▸ **WHAT IS NEEDED**
Please restate word for word the line holding "orange round brick D4 level" and every following line through the end of the entries.

══ TASK MATERIAL ══

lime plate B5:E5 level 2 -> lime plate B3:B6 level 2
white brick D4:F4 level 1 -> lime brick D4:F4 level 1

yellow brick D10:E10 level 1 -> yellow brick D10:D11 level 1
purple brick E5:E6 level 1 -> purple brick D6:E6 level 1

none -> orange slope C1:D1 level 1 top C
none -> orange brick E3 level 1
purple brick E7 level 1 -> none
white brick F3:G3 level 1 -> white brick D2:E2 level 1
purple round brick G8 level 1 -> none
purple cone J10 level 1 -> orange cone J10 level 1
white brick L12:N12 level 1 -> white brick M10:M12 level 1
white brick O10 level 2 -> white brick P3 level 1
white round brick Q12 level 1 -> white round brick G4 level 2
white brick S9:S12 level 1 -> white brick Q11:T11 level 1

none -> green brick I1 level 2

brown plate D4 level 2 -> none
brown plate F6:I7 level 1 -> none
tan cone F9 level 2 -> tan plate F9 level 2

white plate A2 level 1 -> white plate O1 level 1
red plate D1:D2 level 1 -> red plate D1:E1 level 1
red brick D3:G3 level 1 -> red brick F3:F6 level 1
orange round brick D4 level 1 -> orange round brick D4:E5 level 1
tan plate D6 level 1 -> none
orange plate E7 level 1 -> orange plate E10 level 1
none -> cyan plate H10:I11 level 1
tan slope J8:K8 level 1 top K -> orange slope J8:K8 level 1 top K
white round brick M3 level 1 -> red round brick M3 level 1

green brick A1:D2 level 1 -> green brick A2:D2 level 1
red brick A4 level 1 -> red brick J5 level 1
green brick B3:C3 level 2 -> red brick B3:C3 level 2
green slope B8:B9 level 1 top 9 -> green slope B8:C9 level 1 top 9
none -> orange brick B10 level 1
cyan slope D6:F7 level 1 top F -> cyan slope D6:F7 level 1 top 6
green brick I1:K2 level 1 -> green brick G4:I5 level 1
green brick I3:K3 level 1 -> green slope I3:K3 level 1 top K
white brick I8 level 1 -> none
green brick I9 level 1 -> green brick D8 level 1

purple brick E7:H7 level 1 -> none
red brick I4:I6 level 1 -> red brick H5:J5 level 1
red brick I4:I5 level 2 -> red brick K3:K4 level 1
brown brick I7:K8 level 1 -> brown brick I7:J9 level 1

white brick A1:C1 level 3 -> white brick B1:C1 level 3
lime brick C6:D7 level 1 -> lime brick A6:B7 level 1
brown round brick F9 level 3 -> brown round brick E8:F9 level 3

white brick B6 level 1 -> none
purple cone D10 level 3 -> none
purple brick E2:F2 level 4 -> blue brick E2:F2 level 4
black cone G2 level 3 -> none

═══

▸ **RESPONSE AREA**
orange round brick D4 level 1 -> orange round brick D4:E5 level 1
tan plate D6 level 1 -> none
orange plate E7 level 1 -> orange plate E10 level 1
none -> cyan plate H10:I11 level 1
tan slope J8:K8 level 1 top K -> orange slope J8:K8 level 1 top K
white round brick M3 level 1 -> red round brick M3 level 1

green brick A1:D2 level 1 -> green brick A2:D2 level 1
red brick A4 level 1 -> red brick J5 level 1
green brick B3:C3 level 2 -> red brick B3:C3 level 2
green slope B8:B9 level 1 top 9 -> green slope B8:C9 level 1 top 9
none -> orange brick B10 level 1
cyan slope D6:F7 level 1 top F -> cyan slope D6:F7 level 1 top 6
green brick I1:K2 level 1 -> green brick G4:I5 level 1
green brick I3:K3 level 1 -> green slope I3:K3 level 1 top K
white brick I8 level 1 -> none
green brick I9 level 1 -> green brick D8 level 1

purple brick E7:H7 level 1 -> none
red brick I4:I6 level 1 -> red brick H5:J5 level 1
red brick I4:I5 level 2 -> red brick K3:K4 level 1
brown brick I7:K8 level 1 -> brown brick I7:J9 level 1

white brick A1:C1 level 3 -> white brick B1:C1 level 3
lime brick C6:D7 level 1 -> lime brick A6:B7 level 1
brown round brick F9 level 3 -> brown round brick E8:F9 level 3

white brick B6 level 1 -> none
purple cone D10 level 3 -> none
purple brick E2:F2 level 4 -> blue brick E2:F2 level 4
black cone G2 level 3 -> none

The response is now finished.